Instructions to follow: Below is a block of entries; repeat exactly the lines starting at the line that contains "(696, 178) = (579, 447): orange" and ending at the line that contains "(435, 704) = (788, 482): pink", both included.

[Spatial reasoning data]
··········

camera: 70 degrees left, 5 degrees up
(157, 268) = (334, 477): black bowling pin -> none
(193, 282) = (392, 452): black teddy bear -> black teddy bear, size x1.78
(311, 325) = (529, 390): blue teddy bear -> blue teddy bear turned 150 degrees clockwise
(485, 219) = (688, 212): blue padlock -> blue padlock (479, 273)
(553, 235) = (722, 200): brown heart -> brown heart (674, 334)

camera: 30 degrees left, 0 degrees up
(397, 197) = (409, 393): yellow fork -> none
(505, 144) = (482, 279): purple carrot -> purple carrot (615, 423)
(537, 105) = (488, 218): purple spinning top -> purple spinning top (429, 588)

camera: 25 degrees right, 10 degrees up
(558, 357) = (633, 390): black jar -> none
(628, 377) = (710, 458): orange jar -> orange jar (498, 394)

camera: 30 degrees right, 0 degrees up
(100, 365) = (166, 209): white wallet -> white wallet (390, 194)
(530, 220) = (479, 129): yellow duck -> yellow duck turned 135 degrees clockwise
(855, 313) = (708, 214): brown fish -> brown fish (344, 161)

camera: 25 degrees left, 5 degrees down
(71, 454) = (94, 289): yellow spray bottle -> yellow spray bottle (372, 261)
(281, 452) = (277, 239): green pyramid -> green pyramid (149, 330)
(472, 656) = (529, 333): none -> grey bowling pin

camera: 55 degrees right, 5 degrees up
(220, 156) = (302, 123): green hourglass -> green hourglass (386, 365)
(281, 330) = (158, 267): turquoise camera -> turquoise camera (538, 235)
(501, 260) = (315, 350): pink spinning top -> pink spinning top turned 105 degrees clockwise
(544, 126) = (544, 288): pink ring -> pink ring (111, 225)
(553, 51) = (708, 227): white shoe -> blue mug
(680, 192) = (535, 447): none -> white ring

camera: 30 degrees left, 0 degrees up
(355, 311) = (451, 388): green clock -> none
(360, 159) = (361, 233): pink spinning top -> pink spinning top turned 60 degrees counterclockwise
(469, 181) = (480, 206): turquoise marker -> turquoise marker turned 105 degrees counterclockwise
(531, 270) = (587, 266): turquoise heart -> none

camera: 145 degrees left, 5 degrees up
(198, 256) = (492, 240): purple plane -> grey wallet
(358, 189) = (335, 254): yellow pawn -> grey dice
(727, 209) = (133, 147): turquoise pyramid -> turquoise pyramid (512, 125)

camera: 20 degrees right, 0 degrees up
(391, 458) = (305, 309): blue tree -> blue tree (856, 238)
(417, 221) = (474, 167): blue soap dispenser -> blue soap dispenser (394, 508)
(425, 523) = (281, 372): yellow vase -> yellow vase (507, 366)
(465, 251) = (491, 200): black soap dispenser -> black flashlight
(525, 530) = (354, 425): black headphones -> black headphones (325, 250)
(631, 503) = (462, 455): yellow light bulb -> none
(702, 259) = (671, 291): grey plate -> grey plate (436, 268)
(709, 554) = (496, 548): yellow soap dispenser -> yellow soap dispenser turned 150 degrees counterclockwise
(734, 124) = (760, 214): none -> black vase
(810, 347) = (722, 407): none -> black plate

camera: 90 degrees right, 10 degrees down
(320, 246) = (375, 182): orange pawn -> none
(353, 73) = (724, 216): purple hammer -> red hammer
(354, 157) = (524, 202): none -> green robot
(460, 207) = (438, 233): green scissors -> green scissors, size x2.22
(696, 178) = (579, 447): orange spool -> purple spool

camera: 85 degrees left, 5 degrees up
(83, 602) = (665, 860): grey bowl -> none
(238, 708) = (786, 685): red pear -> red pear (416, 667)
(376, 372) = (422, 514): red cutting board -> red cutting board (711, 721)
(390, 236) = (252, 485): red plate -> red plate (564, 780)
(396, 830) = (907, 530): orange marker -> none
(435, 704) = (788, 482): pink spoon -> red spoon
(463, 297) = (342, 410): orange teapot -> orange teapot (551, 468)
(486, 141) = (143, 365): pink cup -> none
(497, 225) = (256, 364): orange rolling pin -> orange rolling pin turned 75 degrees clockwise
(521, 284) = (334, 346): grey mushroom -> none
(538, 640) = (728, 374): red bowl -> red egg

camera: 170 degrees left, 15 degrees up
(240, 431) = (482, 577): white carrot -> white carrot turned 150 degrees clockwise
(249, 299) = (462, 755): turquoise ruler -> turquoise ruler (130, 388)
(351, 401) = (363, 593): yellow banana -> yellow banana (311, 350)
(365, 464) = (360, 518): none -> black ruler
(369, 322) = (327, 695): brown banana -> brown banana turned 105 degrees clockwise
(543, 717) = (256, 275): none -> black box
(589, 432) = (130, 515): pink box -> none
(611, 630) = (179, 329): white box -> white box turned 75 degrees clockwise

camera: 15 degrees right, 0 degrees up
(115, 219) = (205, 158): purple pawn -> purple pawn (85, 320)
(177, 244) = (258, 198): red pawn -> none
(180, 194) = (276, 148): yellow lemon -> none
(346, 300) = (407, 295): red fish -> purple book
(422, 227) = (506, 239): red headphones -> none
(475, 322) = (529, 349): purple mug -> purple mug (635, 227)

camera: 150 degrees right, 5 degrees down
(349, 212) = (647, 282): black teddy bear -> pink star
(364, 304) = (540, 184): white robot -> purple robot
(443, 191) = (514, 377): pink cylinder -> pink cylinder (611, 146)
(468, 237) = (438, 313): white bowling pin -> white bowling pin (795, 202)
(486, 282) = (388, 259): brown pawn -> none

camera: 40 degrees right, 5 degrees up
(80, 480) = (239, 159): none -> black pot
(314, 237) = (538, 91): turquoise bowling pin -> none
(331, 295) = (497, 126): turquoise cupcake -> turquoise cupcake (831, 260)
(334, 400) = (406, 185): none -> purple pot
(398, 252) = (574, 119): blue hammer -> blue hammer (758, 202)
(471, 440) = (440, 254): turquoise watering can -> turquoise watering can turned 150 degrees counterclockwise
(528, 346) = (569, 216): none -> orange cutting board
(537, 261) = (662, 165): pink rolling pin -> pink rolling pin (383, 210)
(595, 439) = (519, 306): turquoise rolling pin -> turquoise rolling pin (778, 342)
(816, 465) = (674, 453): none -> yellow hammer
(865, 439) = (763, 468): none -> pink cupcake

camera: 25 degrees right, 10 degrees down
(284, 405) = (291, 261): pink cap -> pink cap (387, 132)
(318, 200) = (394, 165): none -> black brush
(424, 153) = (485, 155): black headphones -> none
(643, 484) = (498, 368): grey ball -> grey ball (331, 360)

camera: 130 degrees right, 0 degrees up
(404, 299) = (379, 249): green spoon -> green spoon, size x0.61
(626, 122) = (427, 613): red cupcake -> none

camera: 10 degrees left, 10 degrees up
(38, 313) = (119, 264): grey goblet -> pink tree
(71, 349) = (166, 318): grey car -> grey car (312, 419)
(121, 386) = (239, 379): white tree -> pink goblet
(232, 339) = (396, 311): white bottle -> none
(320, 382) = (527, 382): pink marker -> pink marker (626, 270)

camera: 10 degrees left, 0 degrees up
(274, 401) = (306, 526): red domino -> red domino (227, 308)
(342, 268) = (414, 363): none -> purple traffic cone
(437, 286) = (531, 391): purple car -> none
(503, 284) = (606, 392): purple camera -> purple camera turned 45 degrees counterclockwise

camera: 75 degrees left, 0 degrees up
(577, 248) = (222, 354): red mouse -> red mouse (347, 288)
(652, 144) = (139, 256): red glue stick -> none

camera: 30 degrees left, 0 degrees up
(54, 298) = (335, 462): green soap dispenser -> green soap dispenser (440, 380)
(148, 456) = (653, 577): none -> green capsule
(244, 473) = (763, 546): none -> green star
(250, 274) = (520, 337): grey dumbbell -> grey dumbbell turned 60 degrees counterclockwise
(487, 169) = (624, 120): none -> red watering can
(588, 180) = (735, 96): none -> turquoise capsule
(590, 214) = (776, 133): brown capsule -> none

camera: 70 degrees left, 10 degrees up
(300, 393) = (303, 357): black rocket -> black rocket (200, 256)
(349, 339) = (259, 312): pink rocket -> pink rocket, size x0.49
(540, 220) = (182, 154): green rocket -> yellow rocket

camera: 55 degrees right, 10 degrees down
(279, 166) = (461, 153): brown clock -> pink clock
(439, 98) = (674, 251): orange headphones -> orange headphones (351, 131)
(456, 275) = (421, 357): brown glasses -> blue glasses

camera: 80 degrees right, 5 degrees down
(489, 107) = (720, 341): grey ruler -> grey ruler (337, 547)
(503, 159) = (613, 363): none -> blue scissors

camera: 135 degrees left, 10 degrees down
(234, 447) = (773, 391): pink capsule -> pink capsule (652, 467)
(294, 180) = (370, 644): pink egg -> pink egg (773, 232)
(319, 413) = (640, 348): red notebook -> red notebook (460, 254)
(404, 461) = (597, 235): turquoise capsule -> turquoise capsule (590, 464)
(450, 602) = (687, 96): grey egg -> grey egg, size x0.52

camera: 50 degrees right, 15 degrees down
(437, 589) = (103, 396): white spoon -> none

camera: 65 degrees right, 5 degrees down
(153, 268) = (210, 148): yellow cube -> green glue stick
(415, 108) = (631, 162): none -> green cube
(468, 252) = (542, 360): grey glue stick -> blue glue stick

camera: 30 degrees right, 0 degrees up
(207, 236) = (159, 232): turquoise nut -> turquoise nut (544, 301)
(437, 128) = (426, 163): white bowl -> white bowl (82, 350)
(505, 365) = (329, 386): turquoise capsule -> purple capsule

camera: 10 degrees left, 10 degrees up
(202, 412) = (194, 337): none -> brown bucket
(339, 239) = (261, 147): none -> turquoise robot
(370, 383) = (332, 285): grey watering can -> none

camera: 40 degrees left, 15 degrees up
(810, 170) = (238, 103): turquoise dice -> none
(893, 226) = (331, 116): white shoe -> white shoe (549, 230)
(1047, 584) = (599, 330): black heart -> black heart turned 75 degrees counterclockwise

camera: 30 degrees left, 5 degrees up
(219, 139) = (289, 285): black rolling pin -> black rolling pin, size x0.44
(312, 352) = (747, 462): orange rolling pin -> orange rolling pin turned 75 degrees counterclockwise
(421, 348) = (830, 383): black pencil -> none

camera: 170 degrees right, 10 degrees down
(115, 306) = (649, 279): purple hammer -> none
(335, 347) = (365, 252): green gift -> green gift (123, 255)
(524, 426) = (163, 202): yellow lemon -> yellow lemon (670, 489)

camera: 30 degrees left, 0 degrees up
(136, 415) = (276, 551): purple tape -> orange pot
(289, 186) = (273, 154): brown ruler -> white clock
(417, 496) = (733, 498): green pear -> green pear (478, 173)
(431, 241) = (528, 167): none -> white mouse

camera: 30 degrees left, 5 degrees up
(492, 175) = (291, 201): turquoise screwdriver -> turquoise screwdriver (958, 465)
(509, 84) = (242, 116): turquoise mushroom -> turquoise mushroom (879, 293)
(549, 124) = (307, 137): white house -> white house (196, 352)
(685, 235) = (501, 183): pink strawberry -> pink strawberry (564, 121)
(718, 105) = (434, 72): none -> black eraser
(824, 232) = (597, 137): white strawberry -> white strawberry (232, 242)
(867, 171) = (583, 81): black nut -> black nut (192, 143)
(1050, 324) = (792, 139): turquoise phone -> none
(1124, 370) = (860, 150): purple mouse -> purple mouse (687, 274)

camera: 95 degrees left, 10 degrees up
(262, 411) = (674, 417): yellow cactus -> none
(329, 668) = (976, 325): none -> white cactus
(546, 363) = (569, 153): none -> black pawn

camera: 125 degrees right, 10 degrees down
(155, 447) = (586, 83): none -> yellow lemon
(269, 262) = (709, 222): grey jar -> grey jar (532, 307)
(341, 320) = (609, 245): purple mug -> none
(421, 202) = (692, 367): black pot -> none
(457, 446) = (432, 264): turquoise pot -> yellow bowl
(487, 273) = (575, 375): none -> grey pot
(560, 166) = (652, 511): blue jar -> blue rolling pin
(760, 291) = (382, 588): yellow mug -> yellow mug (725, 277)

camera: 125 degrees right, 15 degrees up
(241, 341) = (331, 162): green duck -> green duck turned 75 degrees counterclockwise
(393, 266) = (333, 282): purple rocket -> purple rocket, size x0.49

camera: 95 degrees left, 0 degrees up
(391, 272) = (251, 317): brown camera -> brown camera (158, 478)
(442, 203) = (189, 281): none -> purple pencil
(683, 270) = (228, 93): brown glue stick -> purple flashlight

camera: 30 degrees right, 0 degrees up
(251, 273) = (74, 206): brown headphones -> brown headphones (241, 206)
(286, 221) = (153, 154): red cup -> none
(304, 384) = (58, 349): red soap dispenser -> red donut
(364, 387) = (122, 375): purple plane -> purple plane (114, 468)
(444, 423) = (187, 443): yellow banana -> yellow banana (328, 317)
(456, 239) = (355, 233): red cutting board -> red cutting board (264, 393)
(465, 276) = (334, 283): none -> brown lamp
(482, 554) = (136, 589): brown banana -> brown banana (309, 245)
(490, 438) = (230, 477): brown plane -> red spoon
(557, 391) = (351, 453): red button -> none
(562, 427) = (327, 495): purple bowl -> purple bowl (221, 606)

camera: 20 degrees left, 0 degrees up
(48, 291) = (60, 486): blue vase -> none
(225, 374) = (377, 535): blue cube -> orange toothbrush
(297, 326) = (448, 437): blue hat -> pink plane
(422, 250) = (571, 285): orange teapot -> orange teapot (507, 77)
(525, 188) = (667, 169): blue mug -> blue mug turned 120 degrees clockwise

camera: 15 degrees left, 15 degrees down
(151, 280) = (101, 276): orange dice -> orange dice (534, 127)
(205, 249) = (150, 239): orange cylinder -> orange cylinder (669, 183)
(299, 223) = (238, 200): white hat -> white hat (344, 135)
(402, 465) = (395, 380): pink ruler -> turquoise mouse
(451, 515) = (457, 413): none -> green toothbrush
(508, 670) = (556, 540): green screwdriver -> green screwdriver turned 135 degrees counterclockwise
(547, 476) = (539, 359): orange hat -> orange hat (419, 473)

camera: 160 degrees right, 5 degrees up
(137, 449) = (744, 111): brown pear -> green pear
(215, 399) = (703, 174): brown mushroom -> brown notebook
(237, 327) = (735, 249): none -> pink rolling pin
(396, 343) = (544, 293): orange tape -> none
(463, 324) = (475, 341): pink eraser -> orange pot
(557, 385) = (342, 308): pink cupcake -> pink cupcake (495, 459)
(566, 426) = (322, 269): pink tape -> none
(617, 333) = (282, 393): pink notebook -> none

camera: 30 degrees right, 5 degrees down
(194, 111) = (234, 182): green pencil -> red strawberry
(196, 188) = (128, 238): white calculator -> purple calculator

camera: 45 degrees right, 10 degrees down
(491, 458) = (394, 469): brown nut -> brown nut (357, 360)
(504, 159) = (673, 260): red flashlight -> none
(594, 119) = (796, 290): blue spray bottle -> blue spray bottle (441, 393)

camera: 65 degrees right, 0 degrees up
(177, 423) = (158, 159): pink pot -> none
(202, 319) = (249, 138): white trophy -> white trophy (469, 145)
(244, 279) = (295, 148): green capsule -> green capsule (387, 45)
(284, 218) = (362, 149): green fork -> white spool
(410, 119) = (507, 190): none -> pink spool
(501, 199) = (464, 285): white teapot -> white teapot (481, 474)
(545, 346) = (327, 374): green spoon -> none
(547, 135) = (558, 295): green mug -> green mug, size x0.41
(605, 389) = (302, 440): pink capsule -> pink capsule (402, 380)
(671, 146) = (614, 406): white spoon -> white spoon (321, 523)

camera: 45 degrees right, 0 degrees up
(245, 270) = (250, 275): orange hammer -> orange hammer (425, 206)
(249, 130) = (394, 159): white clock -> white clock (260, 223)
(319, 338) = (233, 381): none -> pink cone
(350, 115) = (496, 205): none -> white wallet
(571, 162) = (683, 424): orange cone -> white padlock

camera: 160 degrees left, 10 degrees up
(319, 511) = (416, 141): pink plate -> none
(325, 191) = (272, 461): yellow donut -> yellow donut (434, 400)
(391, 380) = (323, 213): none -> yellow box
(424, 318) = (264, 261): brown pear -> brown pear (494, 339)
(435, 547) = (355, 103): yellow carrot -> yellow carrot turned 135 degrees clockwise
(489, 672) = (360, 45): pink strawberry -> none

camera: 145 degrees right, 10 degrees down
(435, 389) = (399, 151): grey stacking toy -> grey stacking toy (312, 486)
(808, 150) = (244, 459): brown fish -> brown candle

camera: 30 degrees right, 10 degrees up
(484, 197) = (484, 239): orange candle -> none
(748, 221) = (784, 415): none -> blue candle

··········

Task solution:
(696, 178) = (579, 447): orange spool -> purple spool

camera: 85 degrees left, 5 degrees up
(83, 602) = (665, 860): grey bowl -> none
(238, 708) = (786, 685): red pear -> red pear (416, 667)
(376, 372) = (422, 514): red cutting board -> red cutting board (711, 721)
(390, 236) = (252, 485): red plate -> red plate (564, 780)
(396, 830) = (907, 530): orange marker -> none
(435, 704) = (788, 482): pink spoon -> red spoon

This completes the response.